§ WORK TO BE COMPLETED
The reply should be an exact repeat of the listing, with no pictures in it.

§ SOURCE DATA
____

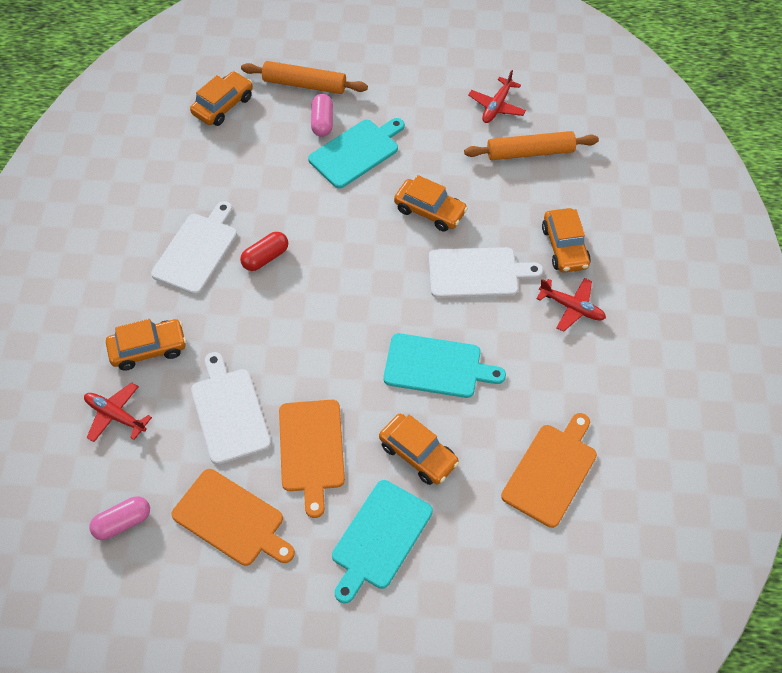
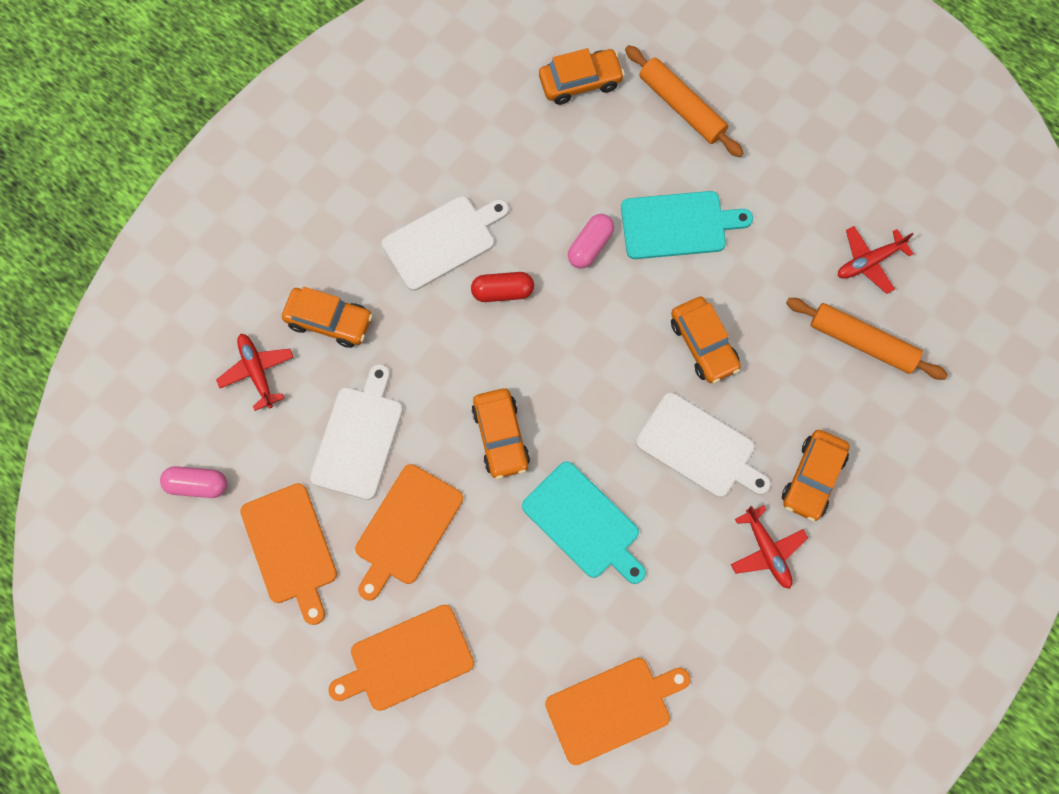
camera: 35 degrees right, 15 degrees up
(322, 122) = (668, 166): pink capsule -> pink capsule (590, 246)
(379, 538) = (407, 659): turquoise cutting board -> orange cutting board
(418, 454) = (500, 602): orange car -> orange car (500, 437)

____

§ REPLY TO THE EXERCISE
camera: 35 degrees right, 15 degrees up
(322, 122) = (668, 166): pink capsule -> pink capsule (590, 246)
(379, 538) = (407, 659): turquoise cutting board -> orange cutting board
(418, 454) = (500, 602): orange car -> orange car (500, 437)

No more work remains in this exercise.